→ Work instruction:
Starting with the first line below, reproduce each line exactly until you have included the one bearing "brown brick F4:F5".

→ Dataset records:
===============
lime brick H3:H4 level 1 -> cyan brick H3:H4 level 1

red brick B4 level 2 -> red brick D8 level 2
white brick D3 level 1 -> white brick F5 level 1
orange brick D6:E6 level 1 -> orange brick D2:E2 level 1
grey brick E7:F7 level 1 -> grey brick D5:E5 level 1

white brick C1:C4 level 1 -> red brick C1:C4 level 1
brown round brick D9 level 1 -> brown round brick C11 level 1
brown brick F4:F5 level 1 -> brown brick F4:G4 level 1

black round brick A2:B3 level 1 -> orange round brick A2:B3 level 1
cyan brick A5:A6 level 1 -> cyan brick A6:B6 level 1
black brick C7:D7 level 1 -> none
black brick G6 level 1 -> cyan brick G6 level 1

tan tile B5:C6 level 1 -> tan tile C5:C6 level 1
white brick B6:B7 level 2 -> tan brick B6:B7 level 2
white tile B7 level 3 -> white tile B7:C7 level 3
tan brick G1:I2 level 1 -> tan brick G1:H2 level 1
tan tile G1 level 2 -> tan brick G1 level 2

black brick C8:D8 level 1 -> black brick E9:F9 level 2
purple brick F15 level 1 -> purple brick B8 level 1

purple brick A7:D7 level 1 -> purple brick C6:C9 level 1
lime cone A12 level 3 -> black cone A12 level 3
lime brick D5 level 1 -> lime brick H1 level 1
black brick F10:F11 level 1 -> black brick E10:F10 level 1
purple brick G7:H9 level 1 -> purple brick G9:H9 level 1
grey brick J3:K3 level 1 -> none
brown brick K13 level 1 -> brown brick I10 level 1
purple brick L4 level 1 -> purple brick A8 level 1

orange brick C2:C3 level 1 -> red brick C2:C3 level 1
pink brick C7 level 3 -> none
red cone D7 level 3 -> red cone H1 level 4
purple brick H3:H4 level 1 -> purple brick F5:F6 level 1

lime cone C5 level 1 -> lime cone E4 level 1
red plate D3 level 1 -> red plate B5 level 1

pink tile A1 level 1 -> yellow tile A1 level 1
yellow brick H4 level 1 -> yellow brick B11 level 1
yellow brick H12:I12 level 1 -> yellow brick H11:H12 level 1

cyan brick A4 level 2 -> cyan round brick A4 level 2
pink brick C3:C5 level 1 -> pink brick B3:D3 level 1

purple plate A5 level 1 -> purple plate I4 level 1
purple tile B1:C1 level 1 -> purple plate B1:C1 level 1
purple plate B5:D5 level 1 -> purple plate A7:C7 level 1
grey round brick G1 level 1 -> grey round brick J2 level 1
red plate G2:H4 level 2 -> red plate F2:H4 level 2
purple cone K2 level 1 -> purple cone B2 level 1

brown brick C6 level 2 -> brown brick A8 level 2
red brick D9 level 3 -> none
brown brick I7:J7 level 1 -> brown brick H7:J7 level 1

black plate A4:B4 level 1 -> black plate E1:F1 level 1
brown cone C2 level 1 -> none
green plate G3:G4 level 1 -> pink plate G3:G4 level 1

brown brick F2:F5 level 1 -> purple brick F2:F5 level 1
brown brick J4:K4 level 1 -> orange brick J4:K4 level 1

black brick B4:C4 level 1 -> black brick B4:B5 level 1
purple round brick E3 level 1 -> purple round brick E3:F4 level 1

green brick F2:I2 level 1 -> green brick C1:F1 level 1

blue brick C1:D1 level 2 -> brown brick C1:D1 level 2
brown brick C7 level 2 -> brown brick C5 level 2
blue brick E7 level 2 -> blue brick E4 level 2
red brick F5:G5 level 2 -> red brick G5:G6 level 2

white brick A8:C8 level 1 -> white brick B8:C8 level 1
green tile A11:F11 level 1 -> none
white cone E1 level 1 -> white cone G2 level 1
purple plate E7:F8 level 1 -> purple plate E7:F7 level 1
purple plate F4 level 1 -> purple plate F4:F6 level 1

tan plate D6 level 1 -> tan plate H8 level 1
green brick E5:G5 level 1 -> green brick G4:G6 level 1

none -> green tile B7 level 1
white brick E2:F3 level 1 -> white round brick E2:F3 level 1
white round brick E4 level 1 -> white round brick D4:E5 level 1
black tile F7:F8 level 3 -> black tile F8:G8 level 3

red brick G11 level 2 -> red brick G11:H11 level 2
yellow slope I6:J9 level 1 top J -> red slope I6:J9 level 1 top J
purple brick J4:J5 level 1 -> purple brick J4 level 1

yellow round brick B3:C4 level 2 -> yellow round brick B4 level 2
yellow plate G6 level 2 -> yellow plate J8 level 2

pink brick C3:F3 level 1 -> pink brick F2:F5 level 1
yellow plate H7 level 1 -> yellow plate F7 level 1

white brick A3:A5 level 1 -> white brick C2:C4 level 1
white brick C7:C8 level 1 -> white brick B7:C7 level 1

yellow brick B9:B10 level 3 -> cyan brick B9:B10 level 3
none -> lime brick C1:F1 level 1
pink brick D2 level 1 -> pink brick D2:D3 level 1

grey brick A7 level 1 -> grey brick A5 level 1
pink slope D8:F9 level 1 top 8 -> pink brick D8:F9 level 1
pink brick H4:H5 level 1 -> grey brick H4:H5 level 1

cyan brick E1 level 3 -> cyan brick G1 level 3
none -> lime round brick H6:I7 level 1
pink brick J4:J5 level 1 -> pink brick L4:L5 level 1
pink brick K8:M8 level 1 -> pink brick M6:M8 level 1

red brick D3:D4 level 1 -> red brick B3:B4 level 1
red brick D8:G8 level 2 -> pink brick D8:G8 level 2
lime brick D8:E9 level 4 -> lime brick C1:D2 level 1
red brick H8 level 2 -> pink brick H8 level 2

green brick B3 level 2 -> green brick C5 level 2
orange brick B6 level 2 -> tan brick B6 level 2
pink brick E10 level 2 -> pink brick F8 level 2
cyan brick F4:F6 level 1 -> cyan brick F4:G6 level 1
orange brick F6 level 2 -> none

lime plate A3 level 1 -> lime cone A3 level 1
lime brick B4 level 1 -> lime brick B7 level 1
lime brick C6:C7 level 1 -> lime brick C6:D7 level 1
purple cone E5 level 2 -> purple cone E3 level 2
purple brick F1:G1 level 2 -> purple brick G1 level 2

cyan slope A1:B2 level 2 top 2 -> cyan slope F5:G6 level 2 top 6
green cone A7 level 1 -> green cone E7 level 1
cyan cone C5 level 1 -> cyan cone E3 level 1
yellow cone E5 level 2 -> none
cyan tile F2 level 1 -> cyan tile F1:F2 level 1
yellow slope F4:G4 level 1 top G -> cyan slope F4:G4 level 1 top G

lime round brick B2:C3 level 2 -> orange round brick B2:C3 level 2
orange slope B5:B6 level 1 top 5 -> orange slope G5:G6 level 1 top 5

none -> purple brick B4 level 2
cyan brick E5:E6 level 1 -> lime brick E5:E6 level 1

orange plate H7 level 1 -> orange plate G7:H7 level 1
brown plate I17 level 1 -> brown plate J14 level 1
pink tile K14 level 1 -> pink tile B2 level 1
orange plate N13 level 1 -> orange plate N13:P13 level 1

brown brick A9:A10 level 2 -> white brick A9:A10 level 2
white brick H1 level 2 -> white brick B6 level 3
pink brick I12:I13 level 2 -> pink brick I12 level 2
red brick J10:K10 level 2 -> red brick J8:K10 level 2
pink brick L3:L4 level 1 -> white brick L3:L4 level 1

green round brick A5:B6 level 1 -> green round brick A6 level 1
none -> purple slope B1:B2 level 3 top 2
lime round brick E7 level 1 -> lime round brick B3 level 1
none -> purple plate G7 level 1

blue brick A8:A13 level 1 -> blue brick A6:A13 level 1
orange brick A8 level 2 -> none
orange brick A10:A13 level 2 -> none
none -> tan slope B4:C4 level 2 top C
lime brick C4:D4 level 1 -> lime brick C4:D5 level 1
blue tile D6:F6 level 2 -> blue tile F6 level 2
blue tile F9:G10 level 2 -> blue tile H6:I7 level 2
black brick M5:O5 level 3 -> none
===============
→ Response to this task:
lime brick H3:H4 level 1 -> cyan brick H3:H4 level 1

red brick B4 level 2 -> red brick D8 level 2
white brick D3 level 1 -> white brick F5 level 1
orange brick D6:E6 level 1 -> orange brick D2:E2 level 1
grey brick E7:F7 level 1 -> grey brick D5:E5 level 1

white brick C1:C4 level 1 -> red brick C1:C4 level 1
brown round brick D9 level 1 -> brown round brick C11 level 1
brown brick F4:F5 level 1 -> brown brick F4:G4 level 1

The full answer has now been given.